**YOUR ASSIGNMENT**
Give back each entry unchanged, minus pictures.

Scene comparison data:

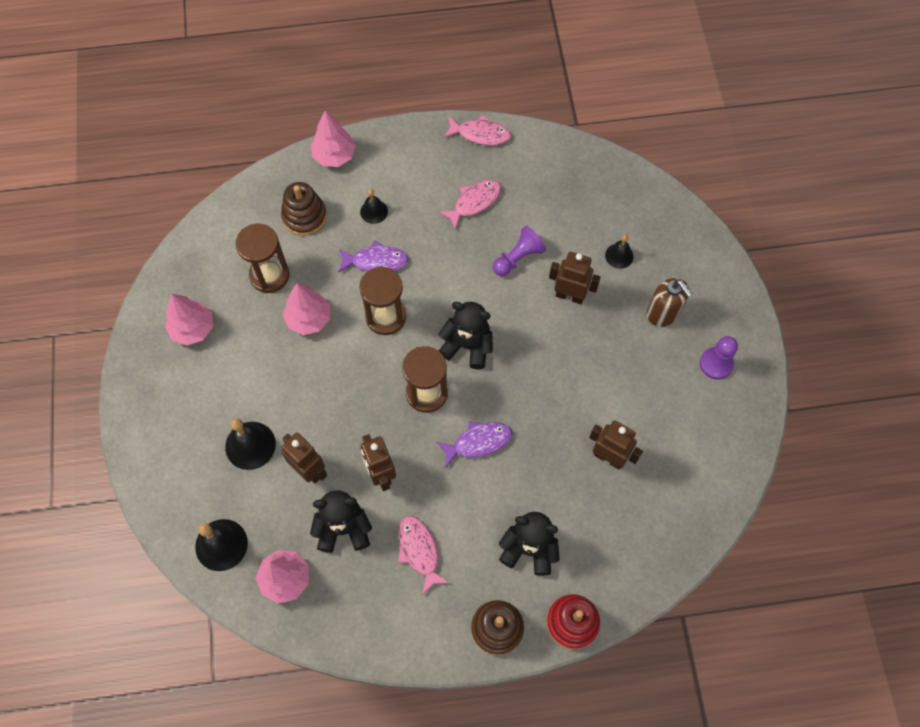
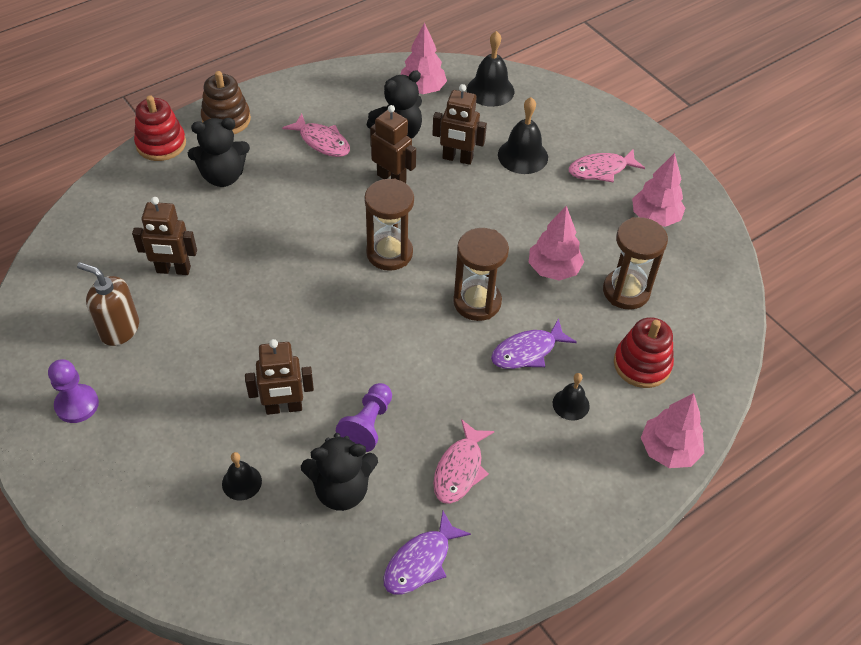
camera: 150 degrees right, 15 degrees down
(304, 216) = (642, 364): brown stacking toy -> red stacking toy
(467, 346) = (373, 310): black teddy bear -> black teddy bear (341, 489)
(478, 442) = (313, 234): purple fish -> purple fish (421, 561)
(480, 134) = (509, 569): pink fish -> pink fish (601, 170)
(663, 313) = (160, 435): brown soap dispenser -> brown soap dispenser (119, 329)

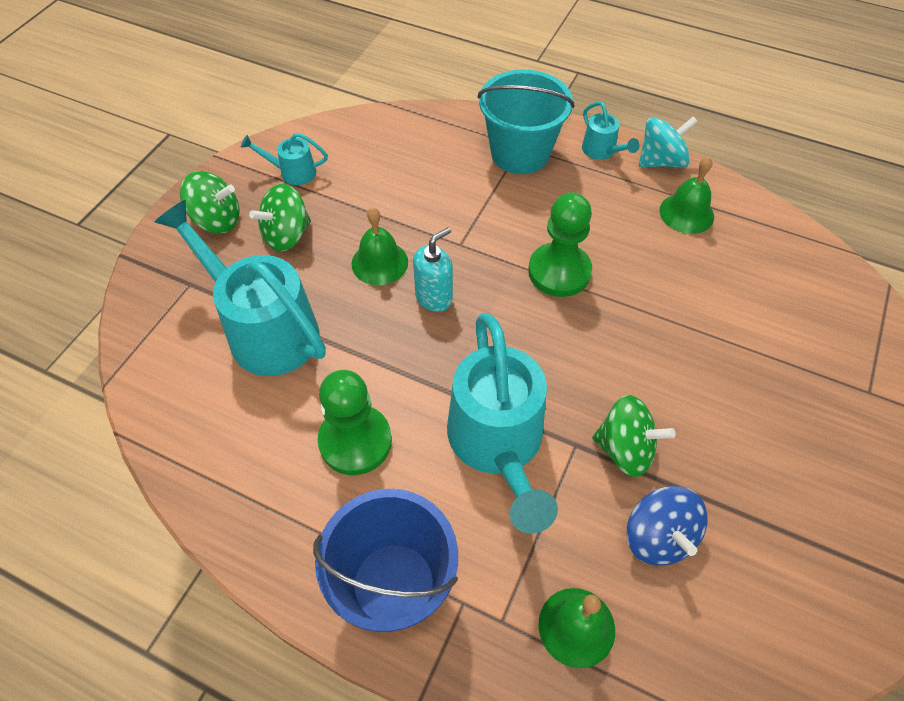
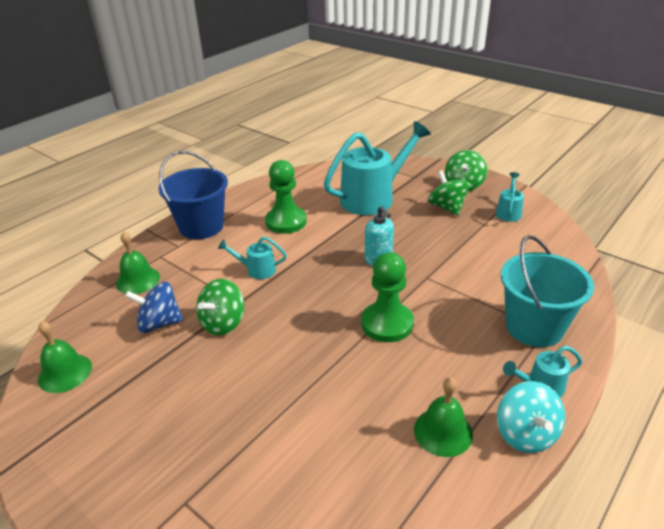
camera: 105 degrees right, 20 degrees down
(379, 262) = (415, 240): green bell -> green bell (65, 373)
(498, 444) = (256, 270): turquoise watering can -> turquoise watering can, size x0.46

**TASK RESPONSE**
camera: 150 degrees right, 15 degrees down
(304, 216) = (642, 364): brown stacking toy -> red stacking toy
(467, 346) = (373, 310): black teddy bear -> black teddy bear (341, 489)
(478, 442) = (313, 234): purple fish -> purple fish (421, 561)
(480, 134) = (509, 569): pink fish -> pink fish (601, 170)
(663, 313) = (160, 435): brown soap dispenser -> brown soap dispenser (119, 329)

camera: 105 degrees right, 20 degrees down
(379, 262) = (415, 240): green bell -> green bell (65, 373)
(498, 444) = (256, 270): turquoise watering can -> turquoise watering can, size x0.46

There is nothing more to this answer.